If a line in the records below holds the string "black", count it; give only the total.

#### PROVIDED MATERIAL ####

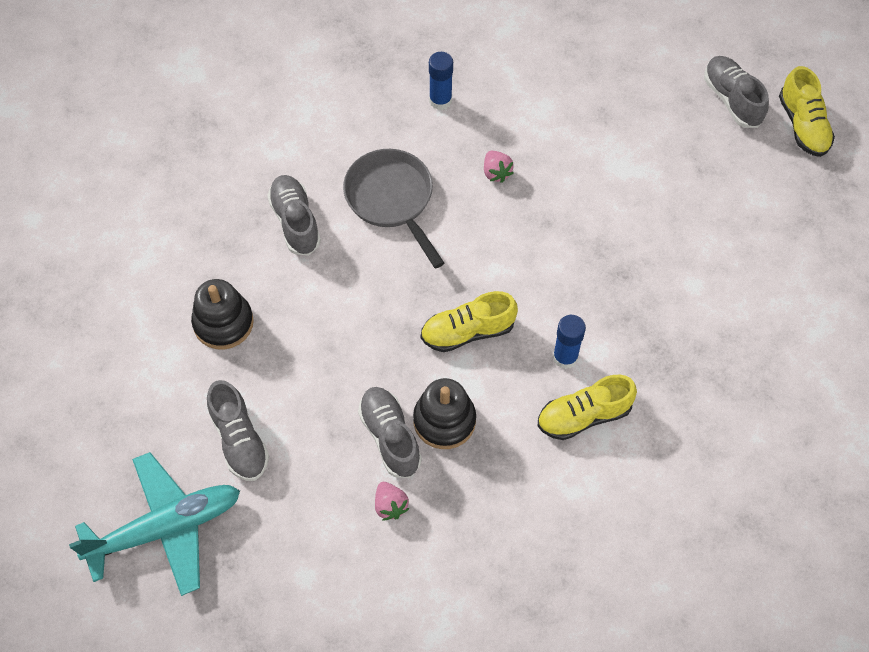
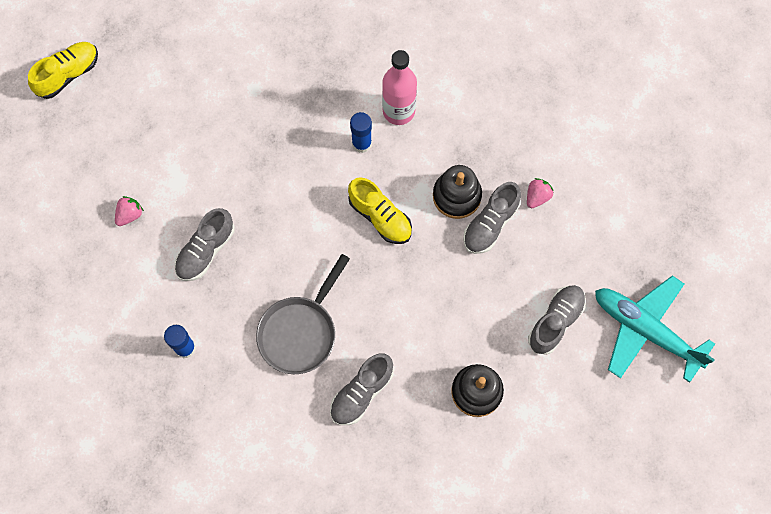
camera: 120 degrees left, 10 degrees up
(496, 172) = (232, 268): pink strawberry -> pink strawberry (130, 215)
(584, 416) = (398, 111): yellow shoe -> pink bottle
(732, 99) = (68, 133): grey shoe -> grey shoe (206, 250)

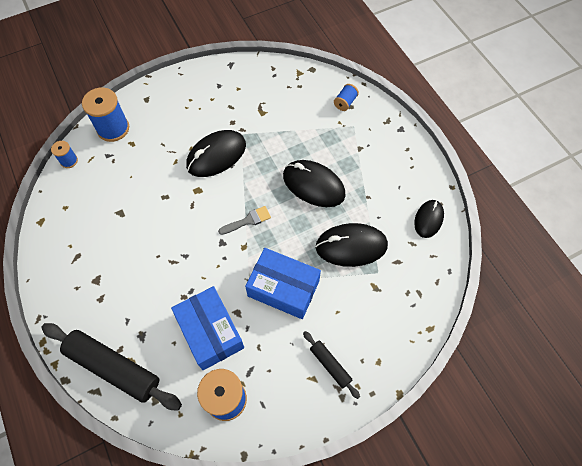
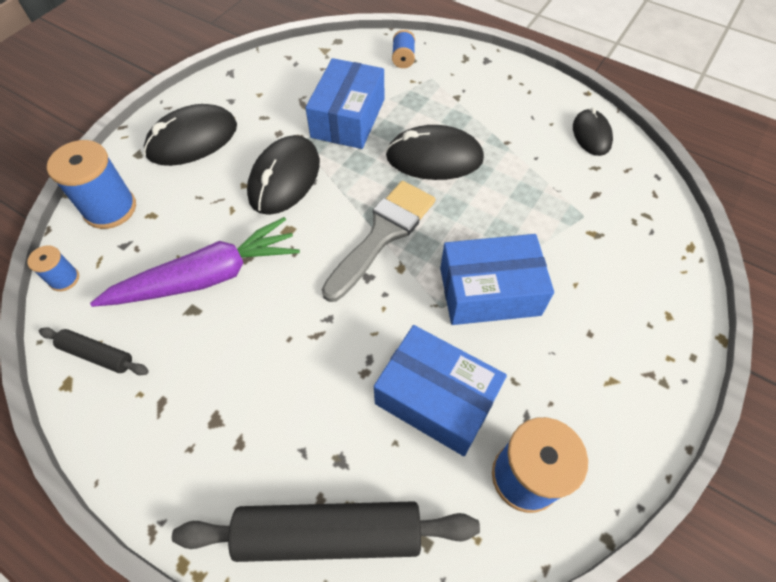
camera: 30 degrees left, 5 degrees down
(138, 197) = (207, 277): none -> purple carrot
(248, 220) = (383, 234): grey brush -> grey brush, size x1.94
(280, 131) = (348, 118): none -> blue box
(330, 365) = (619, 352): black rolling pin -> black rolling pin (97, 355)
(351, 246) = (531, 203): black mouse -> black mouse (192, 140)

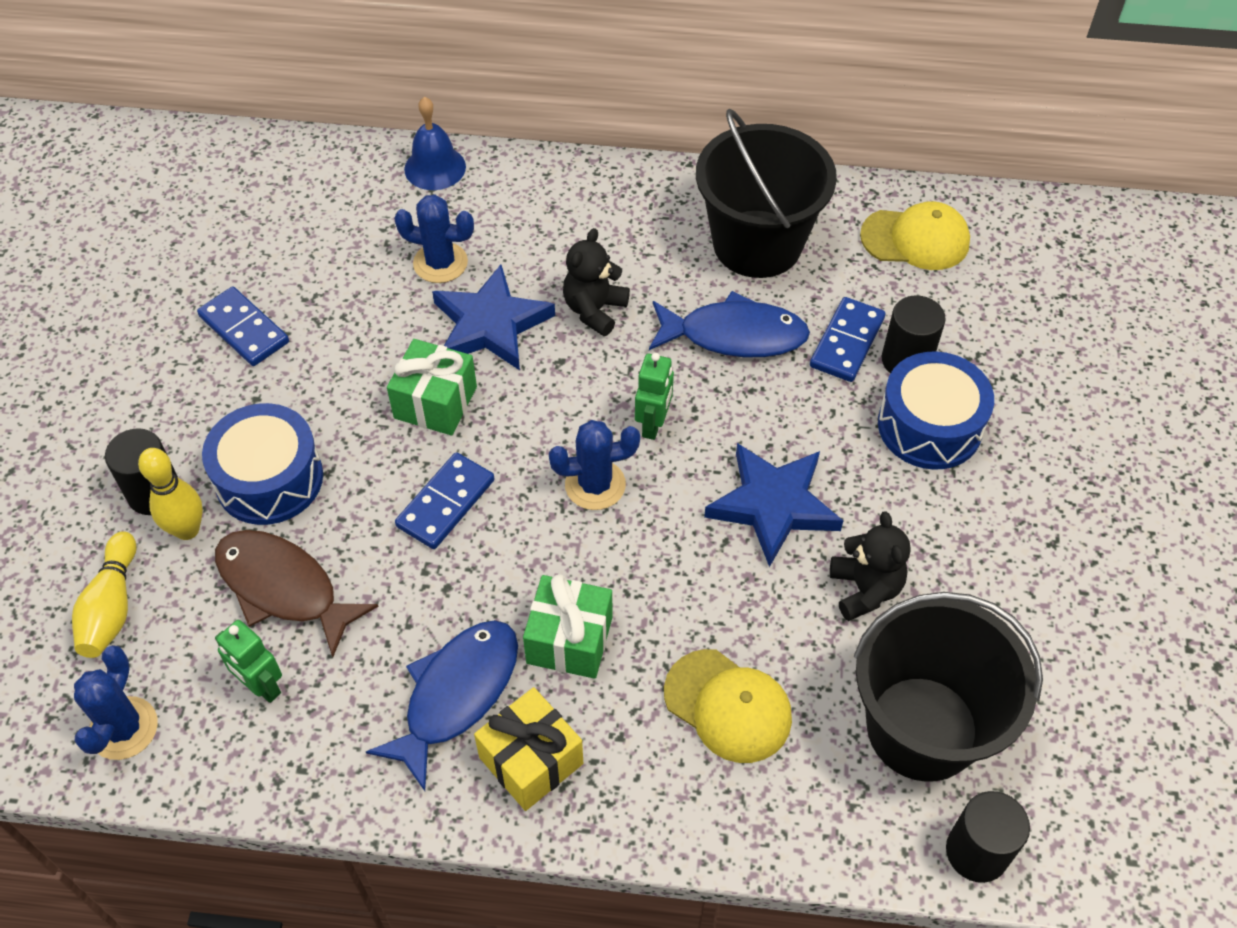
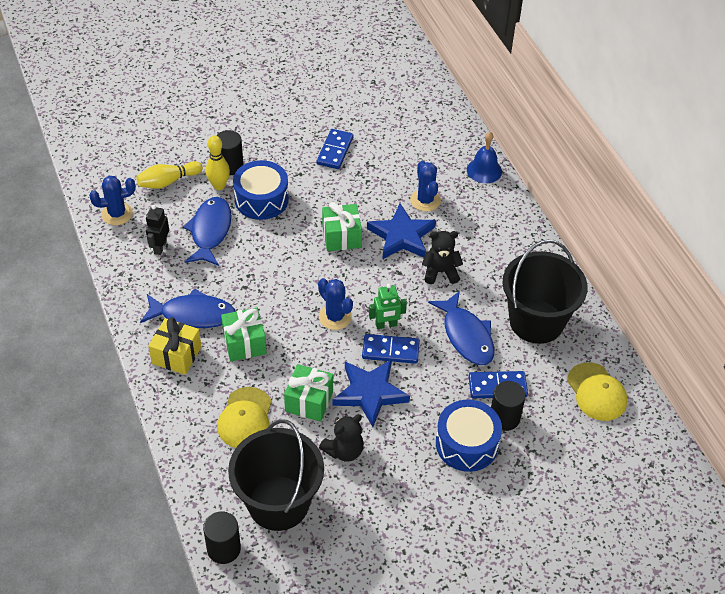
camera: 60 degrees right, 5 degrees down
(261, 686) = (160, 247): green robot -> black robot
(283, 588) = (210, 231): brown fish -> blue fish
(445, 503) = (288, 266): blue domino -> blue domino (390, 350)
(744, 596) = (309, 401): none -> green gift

####

SOLUTION TO THIS TASK
3